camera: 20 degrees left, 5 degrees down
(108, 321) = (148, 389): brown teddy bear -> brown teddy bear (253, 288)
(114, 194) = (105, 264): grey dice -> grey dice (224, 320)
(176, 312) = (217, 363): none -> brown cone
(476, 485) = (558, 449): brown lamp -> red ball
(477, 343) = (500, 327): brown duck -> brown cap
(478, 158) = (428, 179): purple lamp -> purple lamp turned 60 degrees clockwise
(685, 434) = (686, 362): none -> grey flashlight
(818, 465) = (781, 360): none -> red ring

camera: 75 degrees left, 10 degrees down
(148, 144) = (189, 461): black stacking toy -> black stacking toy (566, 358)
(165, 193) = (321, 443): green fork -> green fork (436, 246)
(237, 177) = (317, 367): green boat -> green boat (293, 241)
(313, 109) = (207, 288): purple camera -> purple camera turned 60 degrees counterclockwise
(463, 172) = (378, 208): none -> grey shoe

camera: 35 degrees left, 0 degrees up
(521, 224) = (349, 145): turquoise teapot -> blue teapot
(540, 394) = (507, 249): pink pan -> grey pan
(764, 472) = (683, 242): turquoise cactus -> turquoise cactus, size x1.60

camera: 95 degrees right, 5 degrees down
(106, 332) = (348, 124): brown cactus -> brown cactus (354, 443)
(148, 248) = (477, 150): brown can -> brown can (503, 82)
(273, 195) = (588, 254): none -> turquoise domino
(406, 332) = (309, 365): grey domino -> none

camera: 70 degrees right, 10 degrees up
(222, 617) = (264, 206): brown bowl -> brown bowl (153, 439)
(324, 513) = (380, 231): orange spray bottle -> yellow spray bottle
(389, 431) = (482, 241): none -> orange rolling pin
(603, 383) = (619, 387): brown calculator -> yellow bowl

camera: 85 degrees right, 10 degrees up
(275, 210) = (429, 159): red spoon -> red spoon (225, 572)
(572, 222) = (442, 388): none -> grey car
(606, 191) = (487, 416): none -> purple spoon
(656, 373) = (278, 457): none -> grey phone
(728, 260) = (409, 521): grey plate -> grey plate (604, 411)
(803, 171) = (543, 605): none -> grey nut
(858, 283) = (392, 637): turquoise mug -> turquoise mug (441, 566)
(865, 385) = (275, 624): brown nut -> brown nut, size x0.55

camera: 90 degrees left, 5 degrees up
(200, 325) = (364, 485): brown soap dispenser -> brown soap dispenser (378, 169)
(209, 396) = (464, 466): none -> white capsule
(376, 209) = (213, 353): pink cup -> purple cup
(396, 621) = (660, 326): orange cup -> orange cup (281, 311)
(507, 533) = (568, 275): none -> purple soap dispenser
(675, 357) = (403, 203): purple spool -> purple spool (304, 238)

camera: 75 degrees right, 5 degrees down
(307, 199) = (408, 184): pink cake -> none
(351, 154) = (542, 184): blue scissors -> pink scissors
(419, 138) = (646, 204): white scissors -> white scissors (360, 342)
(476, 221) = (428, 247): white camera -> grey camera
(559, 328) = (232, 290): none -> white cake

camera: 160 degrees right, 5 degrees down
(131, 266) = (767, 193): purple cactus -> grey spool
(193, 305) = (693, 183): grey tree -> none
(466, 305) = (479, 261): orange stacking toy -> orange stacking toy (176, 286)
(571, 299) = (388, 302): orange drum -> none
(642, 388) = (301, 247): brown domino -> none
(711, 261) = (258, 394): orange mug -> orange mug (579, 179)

» **WHAT YOU WILL DO**: Transcribe the material so that every line matches the original exactly.

» **WORKED SOLUTION**:
camera: 20 degrees left, 5 degrees down
(108, 321) = (148, 389): brown teddy bear -> brown teddy bear (253, 288)
(114, 194) = (105, 264): grey dice -> grey dice (224, 320)
(176, 312) = (217, 363): none -> brown cone
(476, 485) = (558, 449): brown lamp -> red ball
(477, 343) = (500, 327): brown duck -> brown cap
(478, 158) = (428, 179): purple lamp -> purple lamp turned 60 degrees clockwise
(685, 434) = (686, 362): none -> grey flashlight
(818, 465) = (781, 360): none -> red ring

camera: 75 degrees left, 10 degrees down
(148, 144) = (189, 461): black stacking toy -> black stacking toy (566, 358)
(165, 193) = (321, 443): green fork -> green fork (436, 246)
(237, 177) = (317, 367): green boat -> green boat (293, 241)
(313, 109) = (207, 288): purple camera -> purple camera turned 60 degrees counterclockwise
(463, 172) = (378, 208): none -> grey shoe

camera: 35 degrees left, 0 degrees up
(521, 224) = (349, 145): turquoise teapot -> blue teapot
(540, 394) = (507, 249): pink pan -> grey pan
(764, 472) = (683, 242): turquoise cactus -> turquoise cactus, size x1.60

camera: 95 degrees right, 5 degrees down
(106, 332) = (348, 124): brown cactus -> brown cactus (354, 443)
(148, 248) = (477, 150): brown can -> brown can (503, 82)
(273, 195) = (588, 254): none -> turquoise domino
(406, 332) = (309, 365): grey domino -> none

camera: 70 degrees right, 10 degrees up
(222, 617) = (264, 206): brown bowl -> brown bowl (153, 439)
(324, 513) = (380, 231): orange spray bottle -> yellow spray bottle
(389, 431) = (482, 241): none -> orange rolling pin
(603, 383) = (619, 387): brown calculator -> yellow bowl

camera: 85 degrees right, 10 degrees up
(275, 210) = (429, 159): red spoon -> red spoon (225, 572)
(572, 222) = (442, 388): none -> grey car
(606, 191) = (487, 416): none -> purple spoon
(656, 373) = (278, 457): none -> grey phone
(728, 260) = (409, 521): grey plate -> grey plate (604, 411)
(803, 171) = (543, 605): none -> grey nut
(858, 283) = (392, 637): turquoise mug -> turquoise mug (441, 566)
(865, 385) = (275, 624): brown nut -> brown nut, size x0.55

camera: 90 degrees left, 5 degrees up
(200, 325) = (364, 485): brown soap dispenser -> brown soap dispenser (378, 169)
(209, 396) = (464, 466): none -> white capsule
(376, 209) = (213, 353): pink cup -> purple cup
(396, 621) = (660, 326): orange cup -> orange cup (281, 311)
(507, 533) = (568, 275): none -> purple soap dispenser
(675, 357) = (403, 203): purple spool -> purple spool (304, 238)

camera: 75 degrees right, 5 degrees down
(307, 199) = (408, 184): pink cake -> none
(351, 154) = (542, 184): blue scissors -> pink scissors
(419, 138) = (646, 204): white scissors -> white scissors (360, 342)
(476, 221) = (428, 247): white camera -> grey camera
(559, 328) = (232, 290): none -> white cake

camera: 160 degrees right, 5 degrees down
(131, 266) = (767, 193): purple cactus -> grey spool
(193, 305) = (693, 183): grey tree -> none
(466, 305) = (479, 261): orange stacking toy -> orange stacking toy (176, 286)
(571, 299) = (388, 302): orange drum -> none
(642, 388) = (301, 247): brown domino -> none
(711, 261) = (258, 394): orange mug -> orange mug (579, 179)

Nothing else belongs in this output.